* ENTRIES SUPPLIED:
########
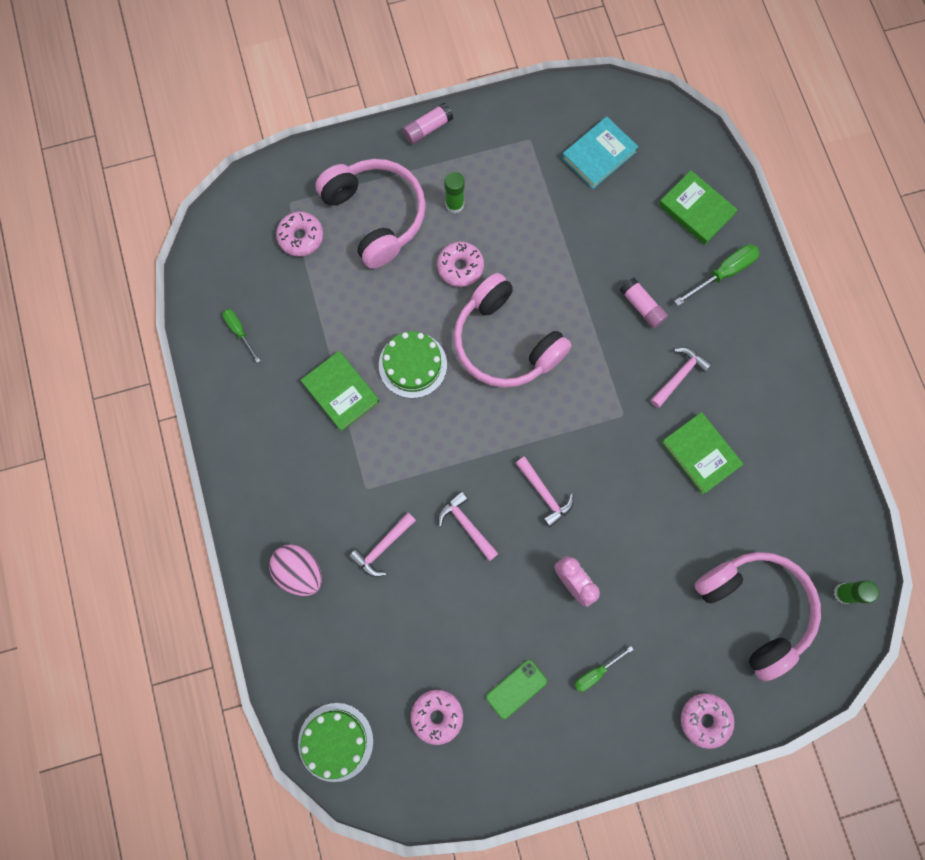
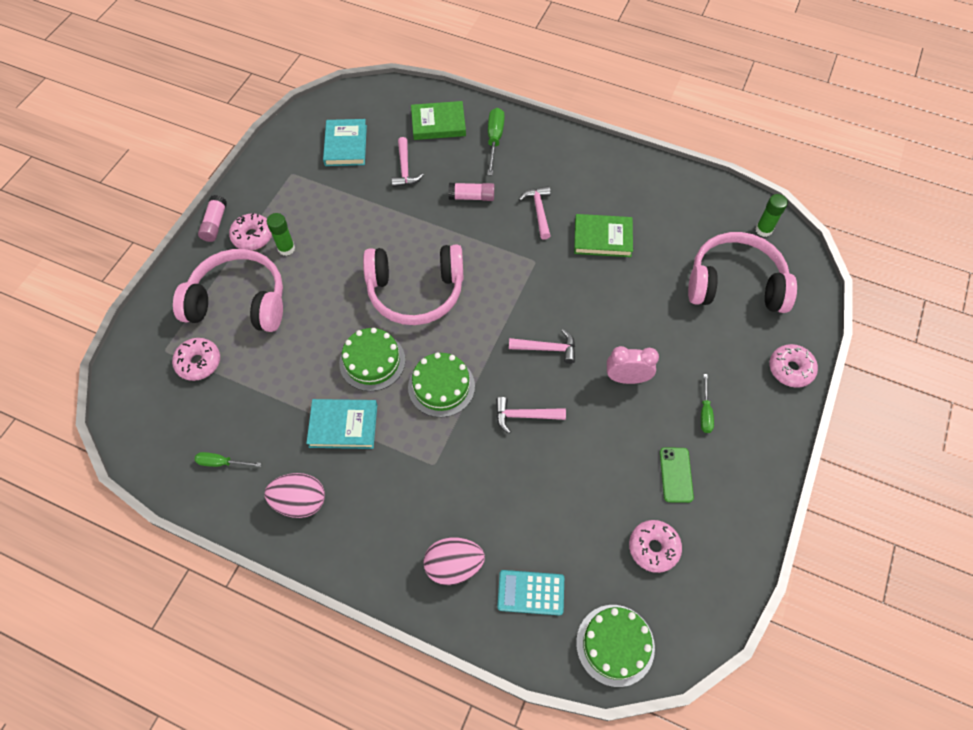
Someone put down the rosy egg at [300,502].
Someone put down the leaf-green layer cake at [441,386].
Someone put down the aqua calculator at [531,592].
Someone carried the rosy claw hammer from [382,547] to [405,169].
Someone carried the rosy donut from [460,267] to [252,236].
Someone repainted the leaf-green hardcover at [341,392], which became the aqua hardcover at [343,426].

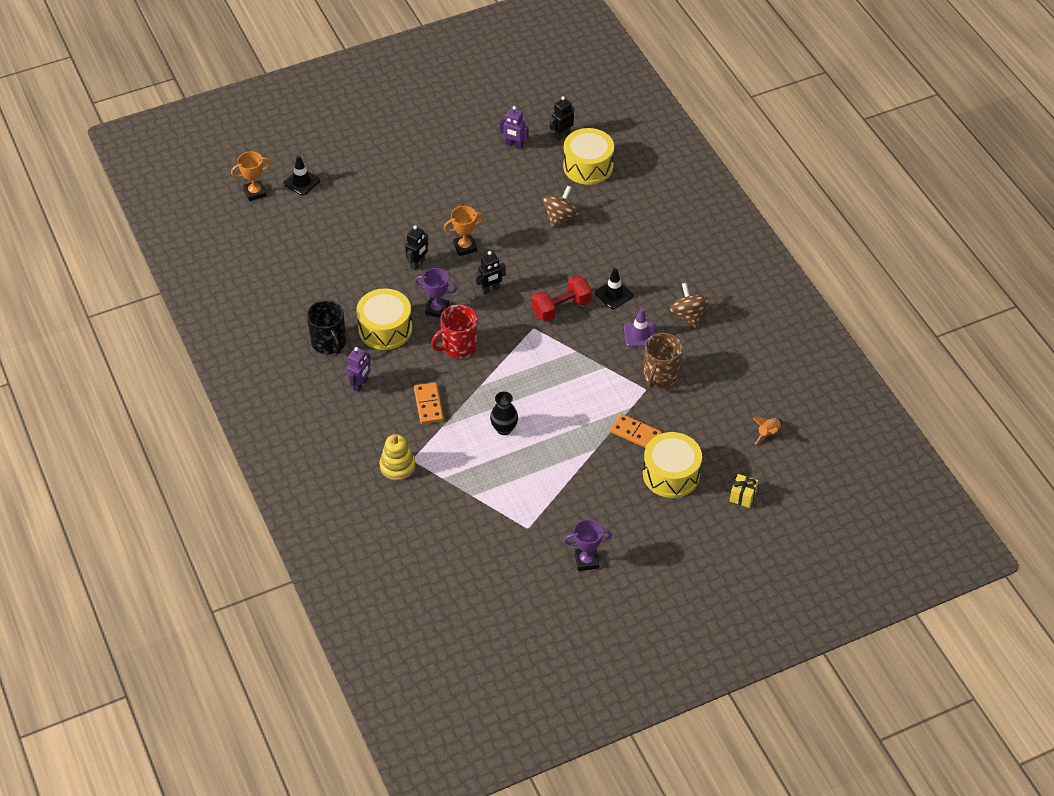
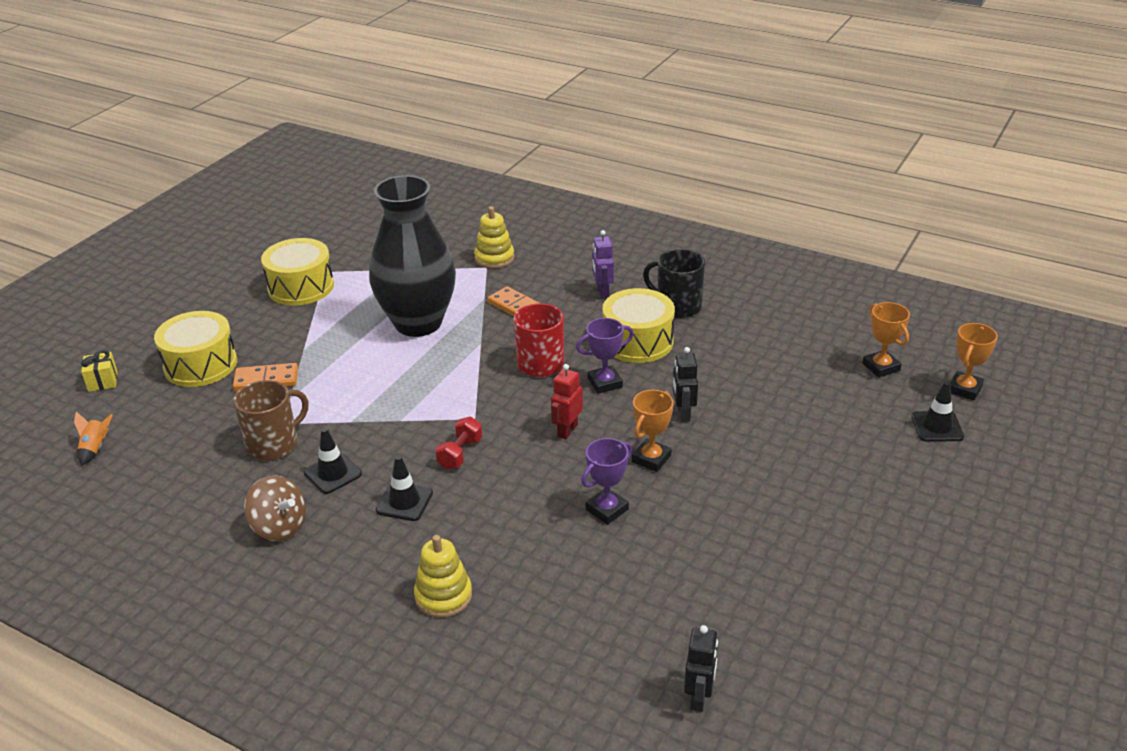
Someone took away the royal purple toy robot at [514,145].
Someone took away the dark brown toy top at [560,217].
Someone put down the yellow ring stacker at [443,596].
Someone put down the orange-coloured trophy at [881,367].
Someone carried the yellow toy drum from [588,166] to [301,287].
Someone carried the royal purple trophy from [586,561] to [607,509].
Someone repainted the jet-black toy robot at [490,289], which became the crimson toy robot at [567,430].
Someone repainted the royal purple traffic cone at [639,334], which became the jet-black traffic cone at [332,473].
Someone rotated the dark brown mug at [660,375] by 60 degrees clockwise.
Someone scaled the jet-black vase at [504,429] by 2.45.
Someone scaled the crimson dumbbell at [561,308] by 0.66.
########
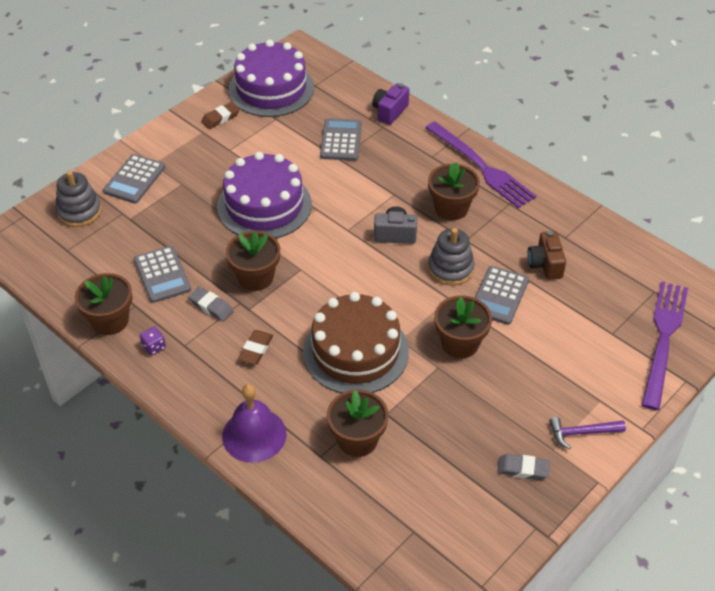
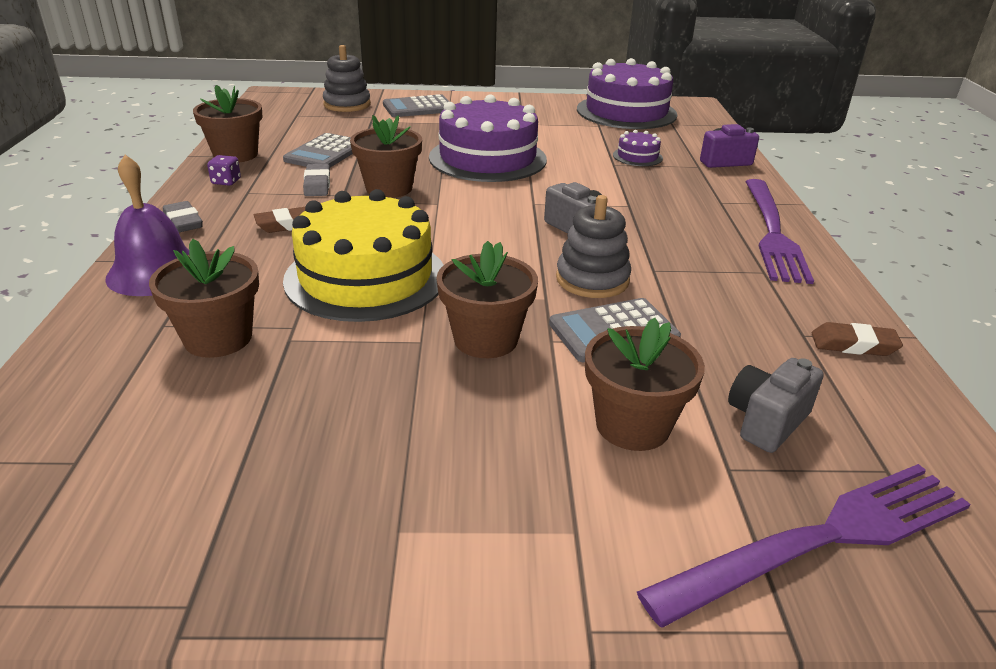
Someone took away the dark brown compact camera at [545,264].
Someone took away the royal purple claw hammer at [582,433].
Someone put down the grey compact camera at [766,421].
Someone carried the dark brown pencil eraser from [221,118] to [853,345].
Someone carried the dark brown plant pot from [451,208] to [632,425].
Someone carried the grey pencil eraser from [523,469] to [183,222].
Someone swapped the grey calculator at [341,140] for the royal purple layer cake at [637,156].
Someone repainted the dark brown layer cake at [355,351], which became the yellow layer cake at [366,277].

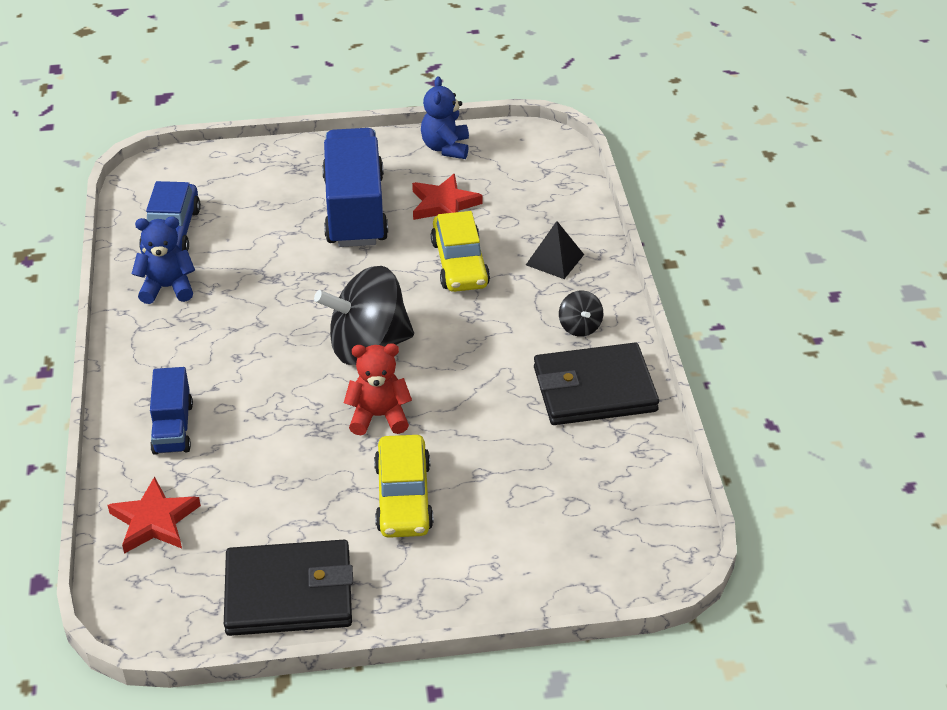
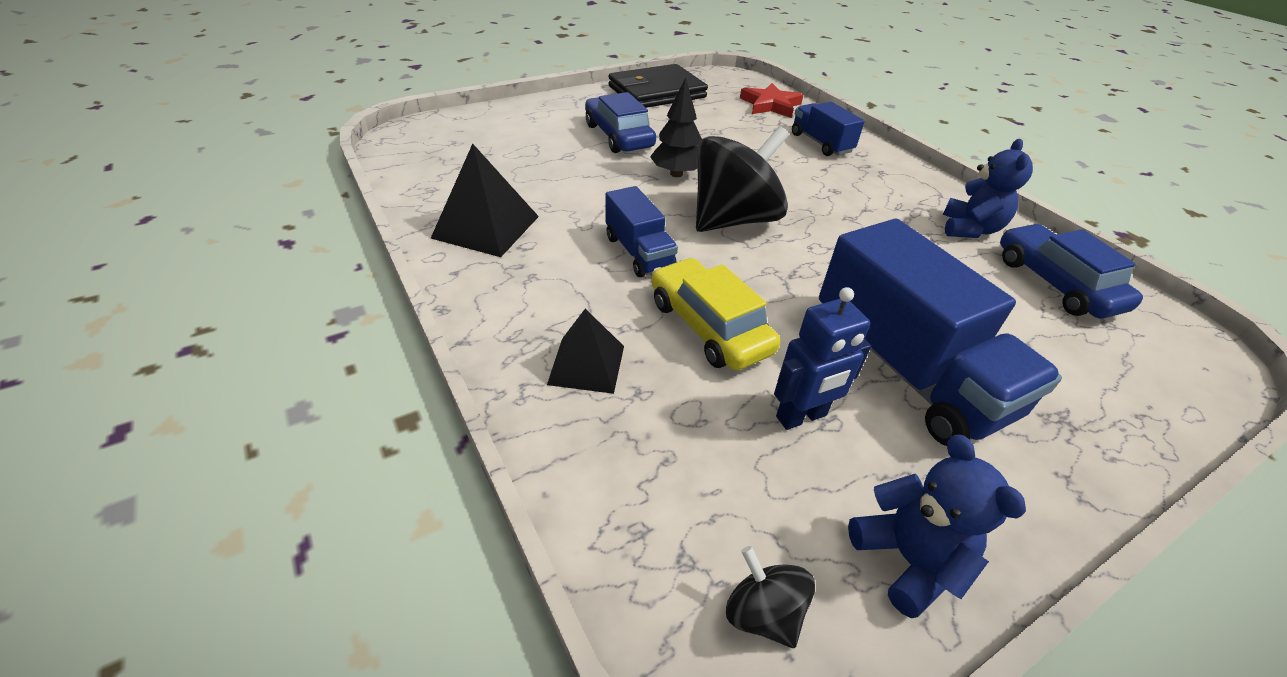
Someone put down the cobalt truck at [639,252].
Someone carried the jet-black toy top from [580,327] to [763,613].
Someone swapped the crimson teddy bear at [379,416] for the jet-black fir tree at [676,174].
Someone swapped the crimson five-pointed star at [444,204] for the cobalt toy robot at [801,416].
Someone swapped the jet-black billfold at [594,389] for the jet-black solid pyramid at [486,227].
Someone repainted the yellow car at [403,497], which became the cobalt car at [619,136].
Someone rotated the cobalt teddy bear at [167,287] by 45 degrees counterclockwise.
########
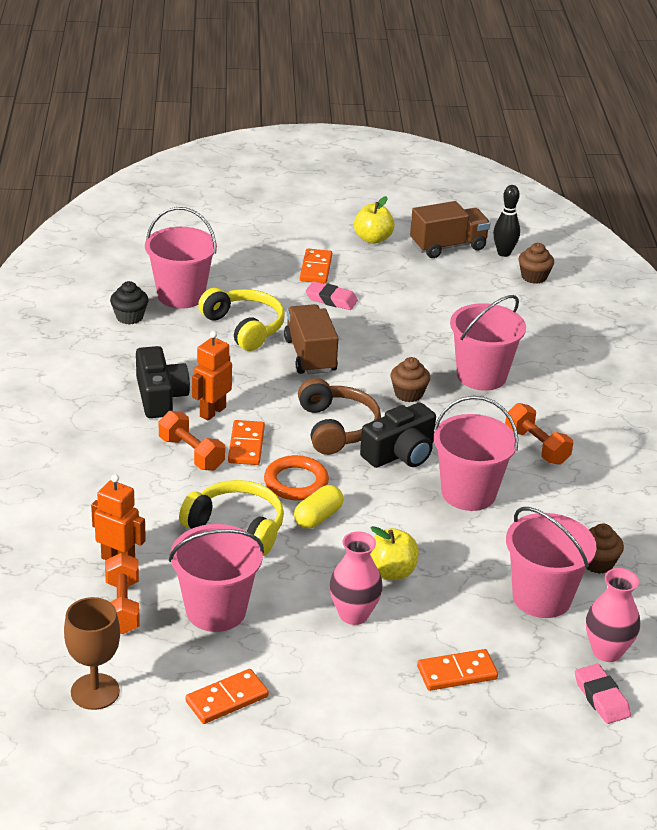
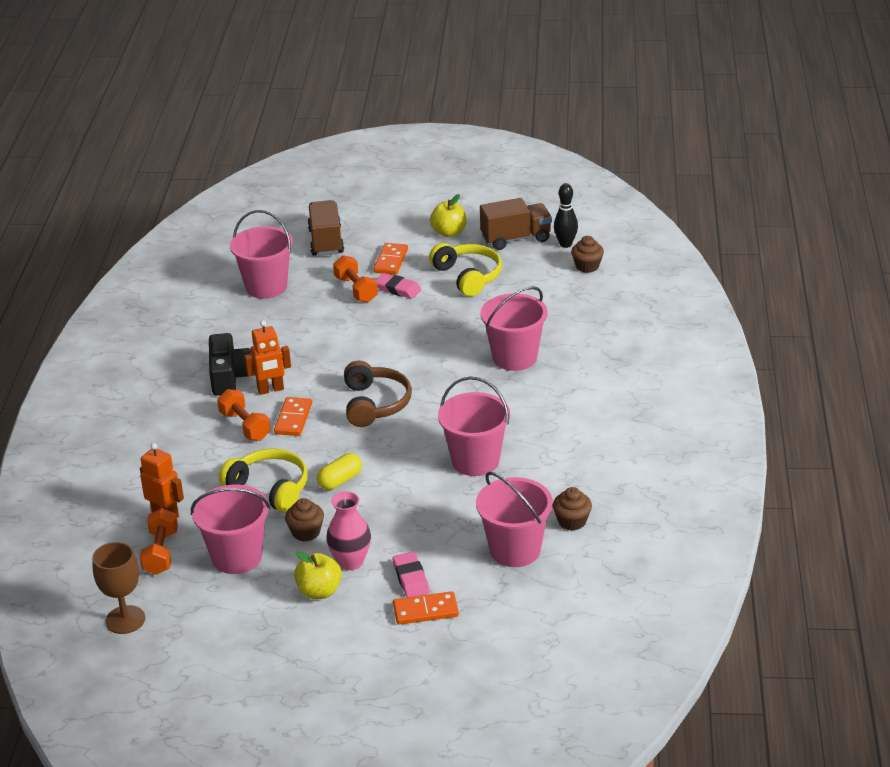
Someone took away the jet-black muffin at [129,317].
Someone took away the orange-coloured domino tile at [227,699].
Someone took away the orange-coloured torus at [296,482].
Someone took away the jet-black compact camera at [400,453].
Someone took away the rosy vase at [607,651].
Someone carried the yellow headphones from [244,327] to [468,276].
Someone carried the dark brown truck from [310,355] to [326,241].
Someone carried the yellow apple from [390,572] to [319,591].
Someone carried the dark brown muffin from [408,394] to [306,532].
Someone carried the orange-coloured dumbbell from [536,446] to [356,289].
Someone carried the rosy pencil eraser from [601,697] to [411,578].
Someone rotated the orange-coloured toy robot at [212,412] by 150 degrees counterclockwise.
########
* EXERCISE: Out of the material above, output word for word the line with "Someone put down the rosy egg at [300,502].", the line with "Someone carried the rosy donut", and all lines between them, with nothing else.

* YOUR SOLUTION:
Someone put down the rosy egg at [300,502].
Someone put down the leaf-green layer cake at [441,386].
Someone put down the aqua calculator at [531,592].
Someone carried the rosy claw hammer from [382,547] to [405,169].
Someone carried the rosy donut from [460,267] to [252,236].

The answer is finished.